Data for processing Block Start

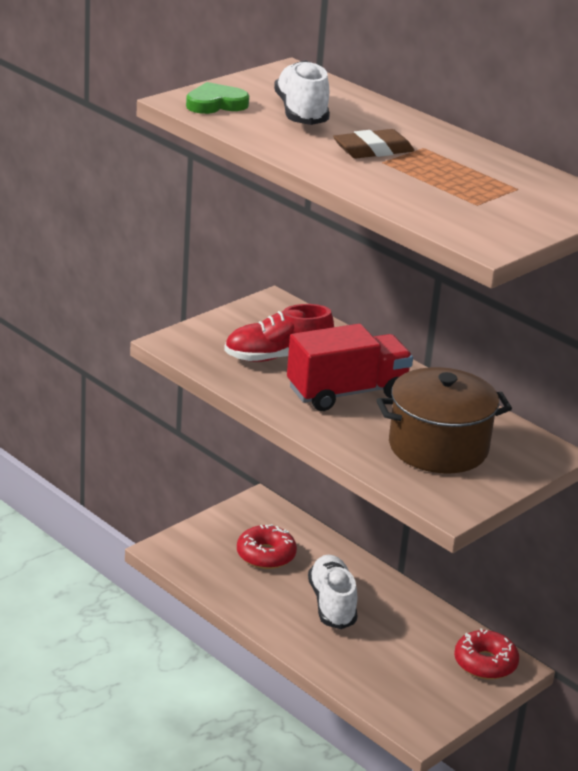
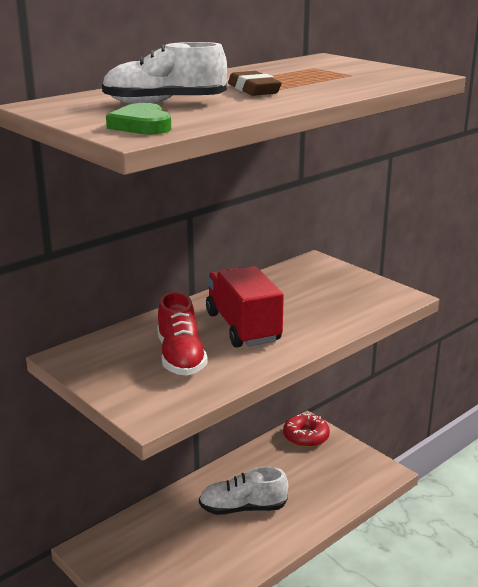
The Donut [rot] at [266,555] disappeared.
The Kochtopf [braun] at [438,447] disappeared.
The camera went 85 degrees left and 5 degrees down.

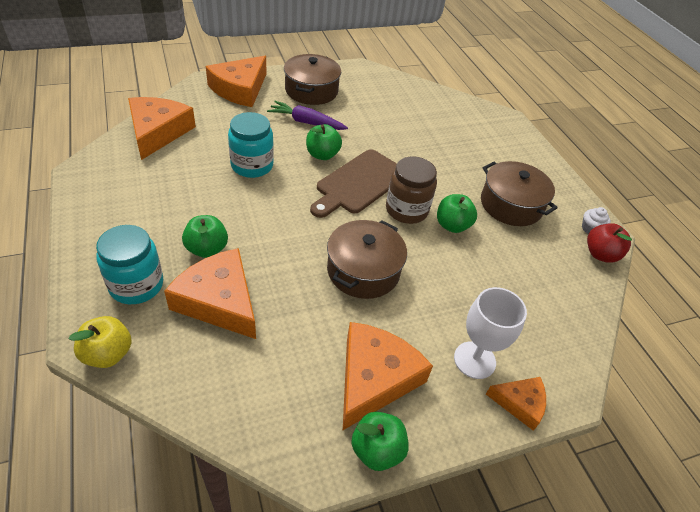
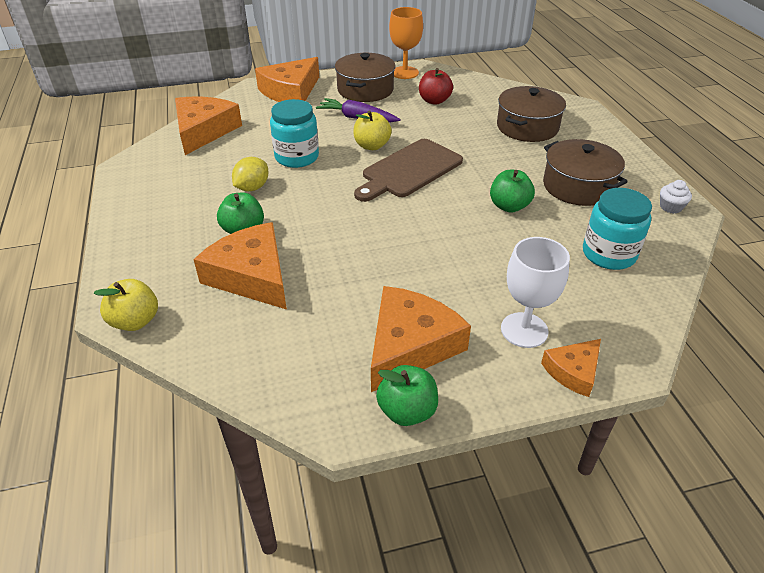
The Zitrone [gelb] at [252,188] appeared.
The Apfel [grün] at [322,155] became the Apfel [gelb] at [372,146].
The Kelch [orange] at [405,73] appeared.
The Apfel [rot] moved from [600,254] to [434,101].
The Kochtopf [braun] moved from [363,271] to [527,127].
The Käse [orange] at [520,403] turned 120 degrees clockwise.
The Einmachglas [türkis] moved from [136,285] to [608,254].
The Einmachglas [braun] at [406,210] disappeared.
The camera went 10 degrees right and 5 degrees down.

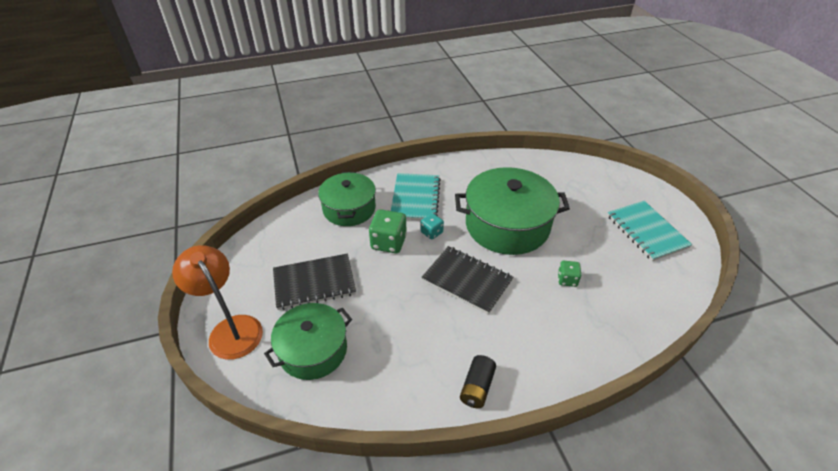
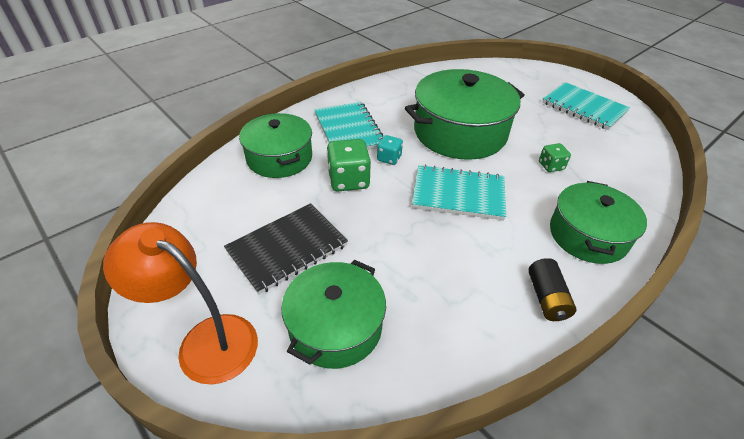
The Notizbuch [schwarz] at [467,280] became the Notizbuch [türkis] at [458,194].
The Kochtopf [grün] at [588,235] appeared.
The camera went 25 degrees left and 0 degrees up.

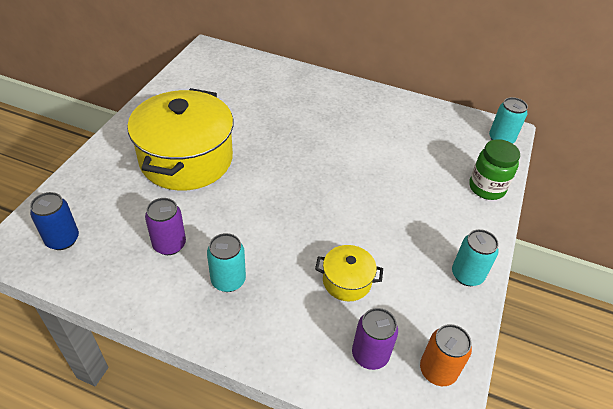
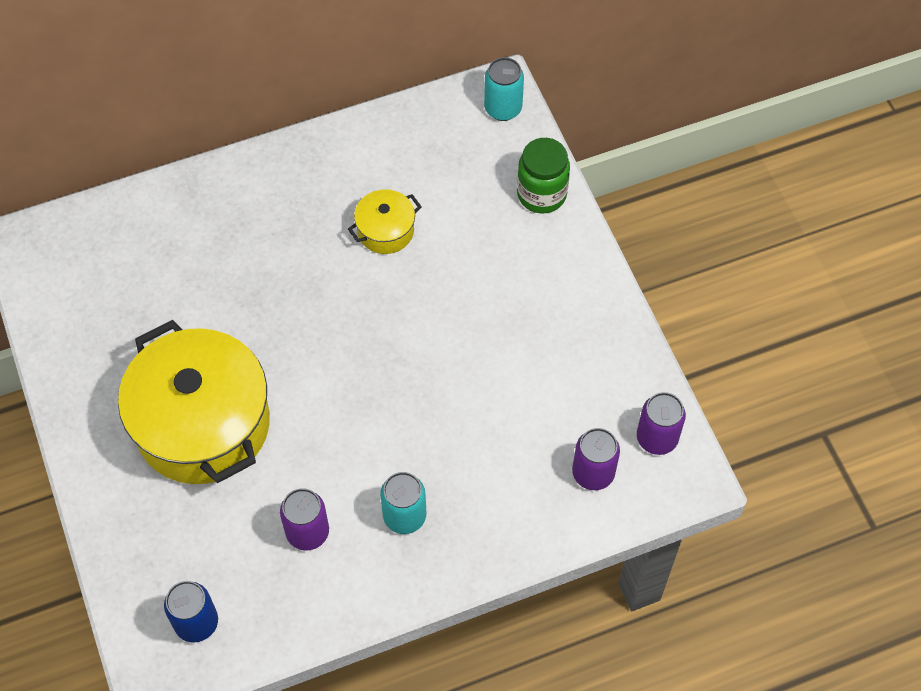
The Kochtopf [gelb] moved from [347,281] to [385,231].
The Dose [orange] at [437,370] became the Dose [lila] at [657,438].
The Dose [türkis] at [467,275] disappeared.
The camera went 40 degrees left and 15 degrees up.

Data for processing Block End

* What the exercise asks:
Except for the pictures, give the data again word for word.

* Response below:
The Donut [rot] at [266,555] disappeared.
The Kochtopf [braun] at [438,447] disappeared.
The camera went 85 degrees left and 5 degrees down.

The Zitrone [gelb] at [252,188] appeared.
The Apfel [grün] at [322,155] became the Apfel [gelb] at [372,146].
The Kelch [orange] at [405,73] appeared.
The Apfel [rot] moved from [600,254] to [434,101].
The Kochtopf [braun] moved from [363,271] to [527,127].
The Käse [orange] at [520,403] turned 120 degrees clockwise.
The Einmachglas [türkis] moved from [136,285] to [608,254].
The Einmachglas [braun] at [406,210] disappeared.
The camera went 10 degrees right and 5 degrees down.

The Notizbuch [schwarz] at [467,280] became the Notizbuch [türkis] at [458,194].
The Kochtopf [grün] at [588,235] appeared.
The camera went 25 degrees left and 0 degrees up.

The Kochtopf [gelb] moved from [347,281] to [385,231].
The Dose [orange] at [437,370] became the Dose [lila] at [657,438].
The Dose [türkis] at [467,275] disappeared.
The camera went 40 degrees left and 15 degrees up.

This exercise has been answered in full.